● Data section
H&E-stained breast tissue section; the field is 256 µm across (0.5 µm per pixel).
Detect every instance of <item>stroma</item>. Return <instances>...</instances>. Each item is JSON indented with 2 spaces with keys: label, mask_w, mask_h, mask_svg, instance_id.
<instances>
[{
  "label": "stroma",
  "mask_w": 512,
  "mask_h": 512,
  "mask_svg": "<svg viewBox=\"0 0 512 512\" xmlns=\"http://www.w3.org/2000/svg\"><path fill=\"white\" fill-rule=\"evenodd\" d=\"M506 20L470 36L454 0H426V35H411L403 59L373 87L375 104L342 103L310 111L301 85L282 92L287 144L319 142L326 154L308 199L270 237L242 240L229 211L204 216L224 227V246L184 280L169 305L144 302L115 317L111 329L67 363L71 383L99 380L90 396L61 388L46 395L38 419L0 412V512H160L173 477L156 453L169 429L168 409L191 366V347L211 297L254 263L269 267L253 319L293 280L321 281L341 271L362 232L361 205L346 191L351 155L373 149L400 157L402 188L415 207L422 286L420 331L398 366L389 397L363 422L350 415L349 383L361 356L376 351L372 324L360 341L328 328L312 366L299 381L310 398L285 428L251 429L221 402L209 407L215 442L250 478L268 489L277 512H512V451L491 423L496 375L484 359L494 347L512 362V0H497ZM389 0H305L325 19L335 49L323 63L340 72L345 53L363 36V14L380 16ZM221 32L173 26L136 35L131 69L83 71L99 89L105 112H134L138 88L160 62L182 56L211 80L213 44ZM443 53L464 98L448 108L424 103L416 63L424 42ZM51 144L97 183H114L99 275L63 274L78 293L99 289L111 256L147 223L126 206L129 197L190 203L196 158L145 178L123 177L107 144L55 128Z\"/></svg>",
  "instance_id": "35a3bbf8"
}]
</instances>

● Exercise details
Write out every entry exactly as given.

● Response to this task
H&E-stained breast tissue section; the field is 256 µm across (0.5 µm per pixel).
Detect every instance of <item>stroma</item>. Return <instances>...</instances>. Each item is JSON indented with 2 spaces with keys: label, mask_w, mask_h, mask_svg, instance_id.
<instances>
[{
  "label": "stroma",
  "mask_w": 512,
  "mask_h": 512,
  "mask_svg": "<svg viewBox=\"0 0 512 512\" xmlns=\"http://www.w3.org/2000/svg\"><path fill=\"white\" fill-rule=\"evenodd\" d=\"M506 20L470 36L454 0H426V35H411L403 59L373 87L375 104L342 103L310 111L301 85L282 92L287 144L319 142L326 154L308 199L270 237L242 240L229 211L204 216L224 227V246L184 280L169 305L144 302L115 317L111 329L67 363L71 383L99 380L90 396L61 388L46 395L38 419L0 412V512H160L173 477L156 453L169 429L168 409L191 366V347L211 297L254 263L269 267L253 319L293 280L321 281L341 271L362 232L361 205L346 191L351 155L373 149L400 157L402 188L415 207L422 286L420 331L398 366L389 397L363 422L350 415L349 383L361 356L376 351L372 324L360 341L328 328L312 366L299 381L310 398L285 428L251 429L221 402L209 407L215 442L250 478L268 489L277 512H512V451L491 423L496 375L484 359L494 347L512 362V0H497ZM389 0H305L325 19L335 49L323 63L340 72L345 53L363 36V14L380 16ZM221 32L173 26L136 35L131 69L83 71L99 89L105 112H134L138 88L160 62L182 56L211 80L213 44ZM443 53L464 98L448 108L424 103L416 63L424 42ZM51 144L97 183H114L99 275L63 274L78 293L99 289L111 256L147 223L126 206L129 197L190 203L196 158L145 178L123 177L107 144L55 128Z\"/></svg>",
  "instance_id": "35a3bbf8"
}]
</instances>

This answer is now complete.